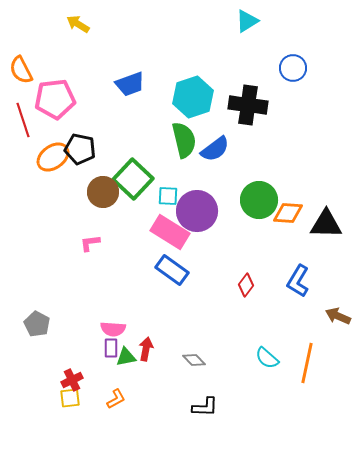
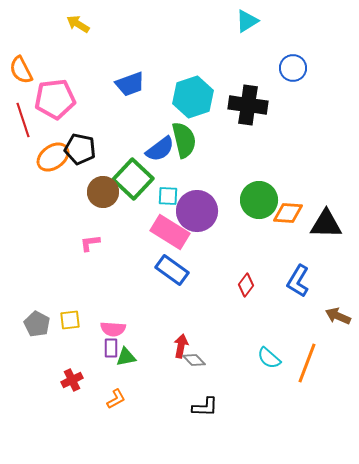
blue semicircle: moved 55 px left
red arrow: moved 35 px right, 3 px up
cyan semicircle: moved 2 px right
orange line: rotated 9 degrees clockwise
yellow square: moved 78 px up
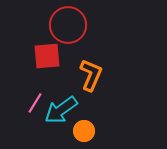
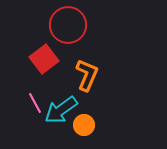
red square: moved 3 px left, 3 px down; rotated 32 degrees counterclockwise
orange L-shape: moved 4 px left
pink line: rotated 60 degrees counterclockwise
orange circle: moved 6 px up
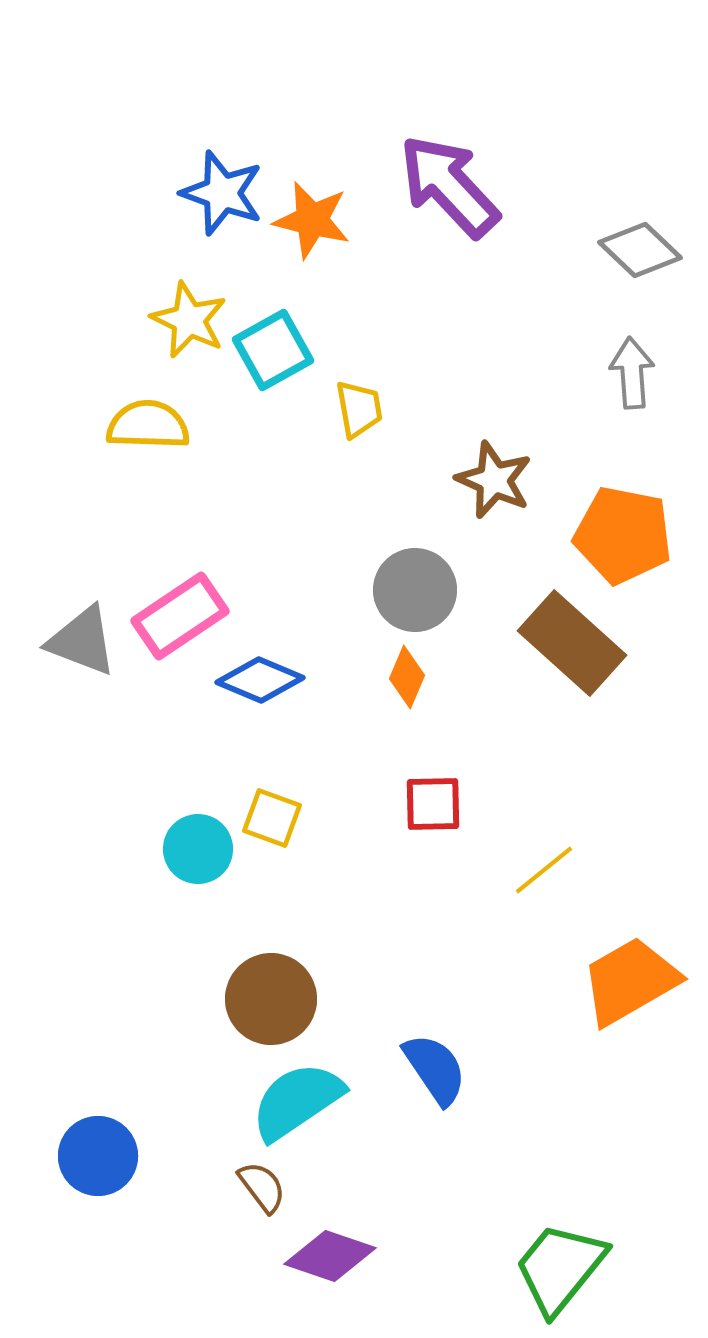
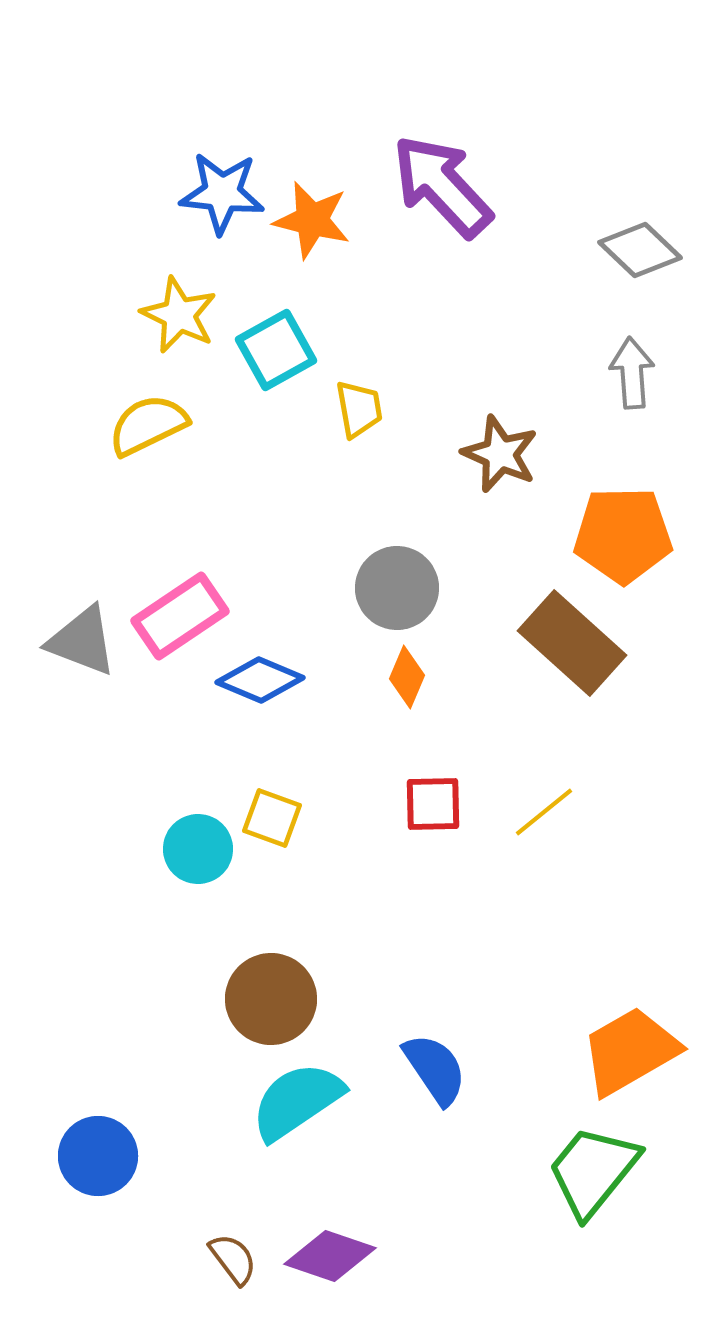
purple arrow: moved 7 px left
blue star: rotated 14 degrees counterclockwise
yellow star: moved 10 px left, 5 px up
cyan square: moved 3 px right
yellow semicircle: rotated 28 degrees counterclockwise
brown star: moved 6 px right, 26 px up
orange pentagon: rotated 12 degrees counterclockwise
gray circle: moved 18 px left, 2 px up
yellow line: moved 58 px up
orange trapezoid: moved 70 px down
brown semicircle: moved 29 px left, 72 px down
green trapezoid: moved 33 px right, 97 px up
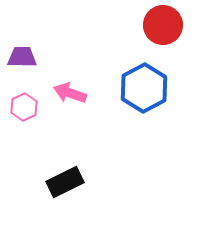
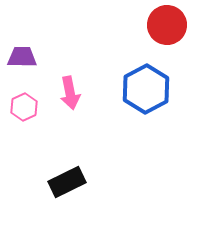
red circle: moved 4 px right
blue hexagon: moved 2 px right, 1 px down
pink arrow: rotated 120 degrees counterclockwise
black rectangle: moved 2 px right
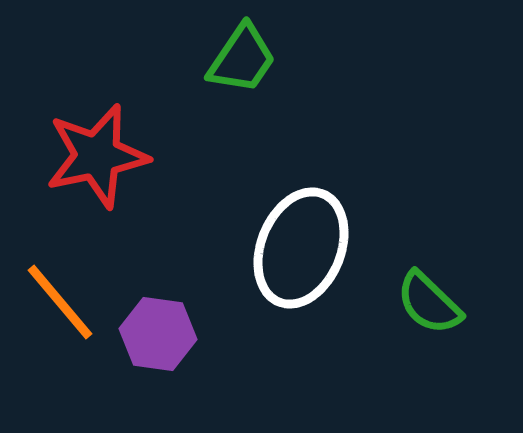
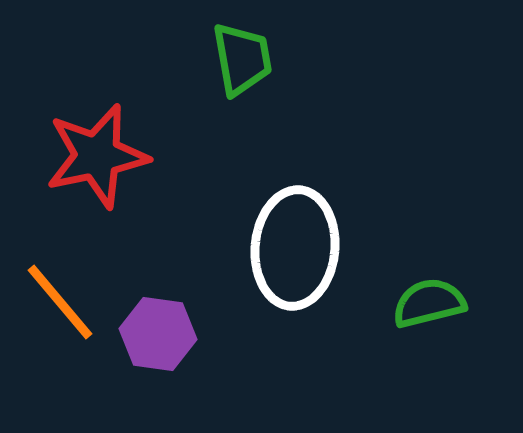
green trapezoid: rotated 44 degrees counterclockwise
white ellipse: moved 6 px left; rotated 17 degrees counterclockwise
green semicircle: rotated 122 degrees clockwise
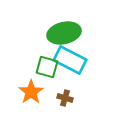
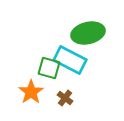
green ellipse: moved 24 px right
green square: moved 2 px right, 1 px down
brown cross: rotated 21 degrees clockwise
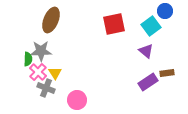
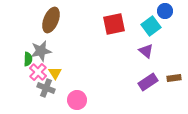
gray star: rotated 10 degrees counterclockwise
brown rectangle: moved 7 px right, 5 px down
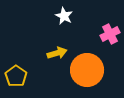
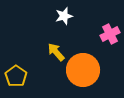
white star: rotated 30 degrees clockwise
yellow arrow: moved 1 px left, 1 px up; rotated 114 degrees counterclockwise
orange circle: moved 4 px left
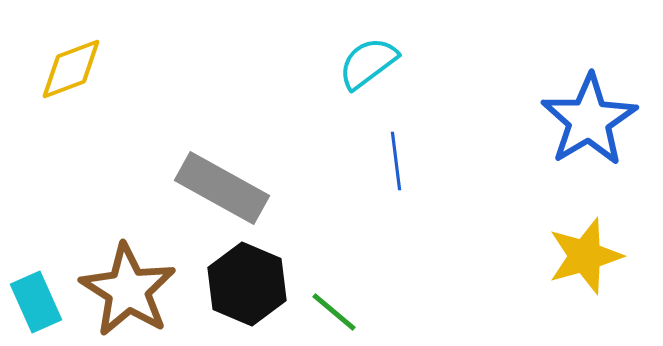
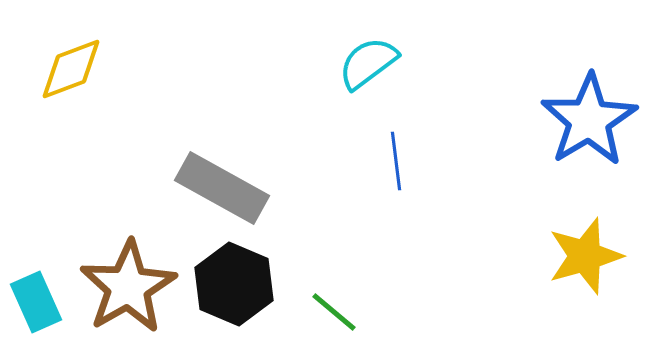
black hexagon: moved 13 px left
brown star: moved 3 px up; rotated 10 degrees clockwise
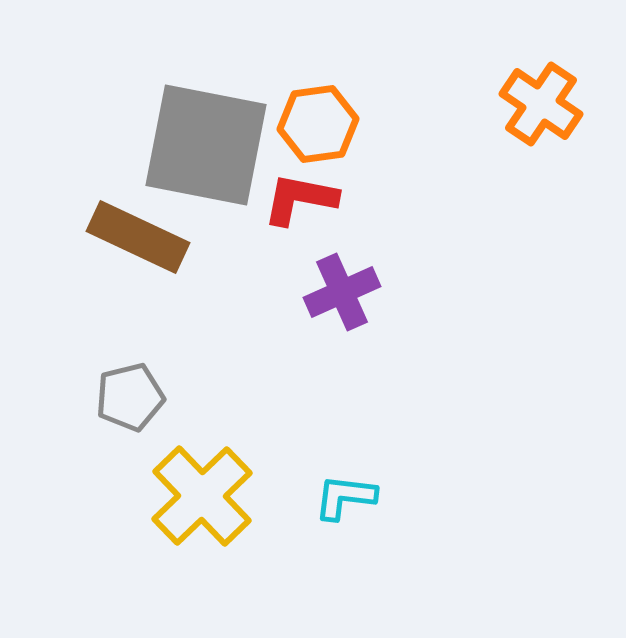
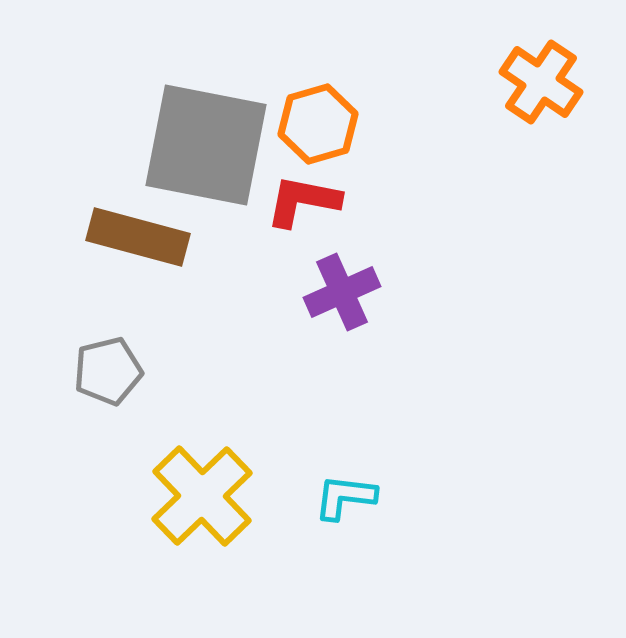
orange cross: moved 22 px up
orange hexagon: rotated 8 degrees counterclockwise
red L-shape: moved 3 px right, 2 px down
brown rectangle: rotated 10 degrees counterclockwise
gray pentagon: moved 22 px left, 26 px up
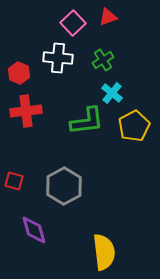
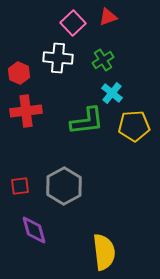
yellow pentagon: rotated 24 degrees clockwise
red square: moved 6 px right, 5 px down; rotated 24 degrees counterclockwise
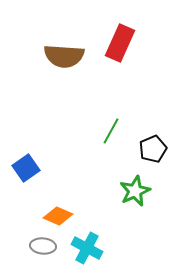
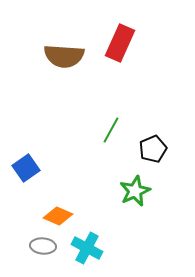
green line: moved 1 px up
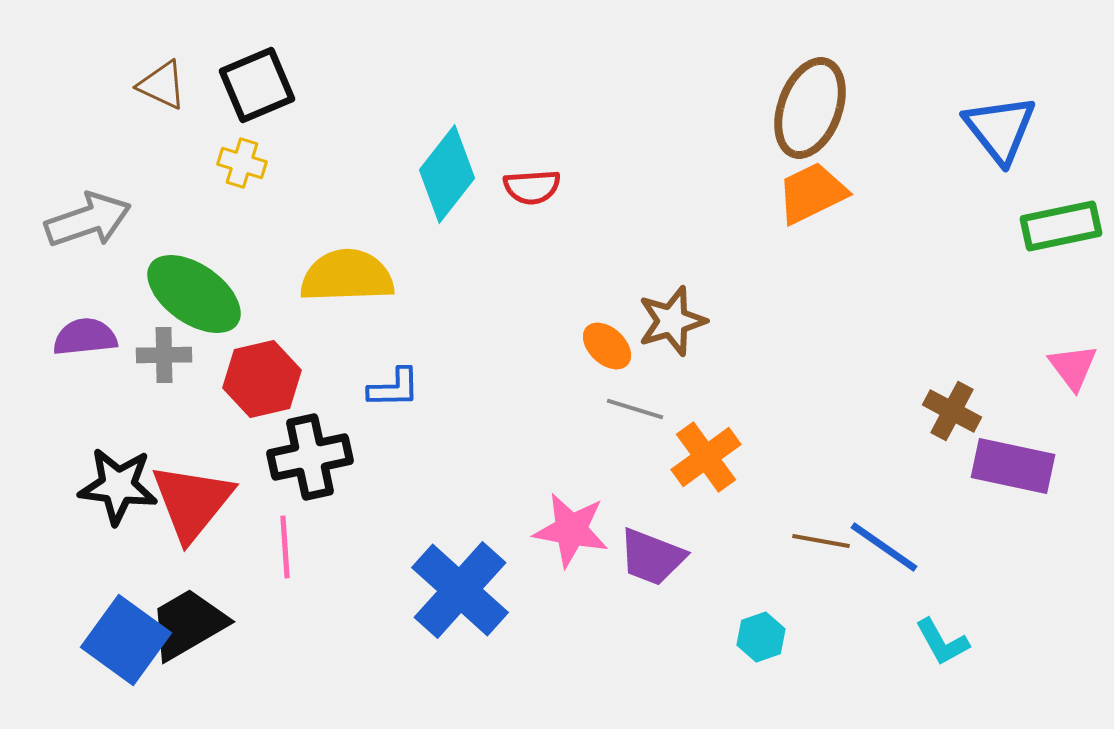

####

**Problem description:**
Look above for the line containing "orange L-shape: moved 4 px left", then copy exactly from it through the line containing "cyan square: moved 3 px right", keeping both and leaving out pictures. Add nothing else.

**Reply to the exercise:**
orange L-shape: moved 4 px left
pink line: rotated 60 degrees counterclockwise
orange circle: moved 6 px up
purple arrow: moved 7 px left
blue star: rotated 14 degrees counterclockwise
yellow star: moved 10 px left, 5 px up
cyan square: moved 3 px right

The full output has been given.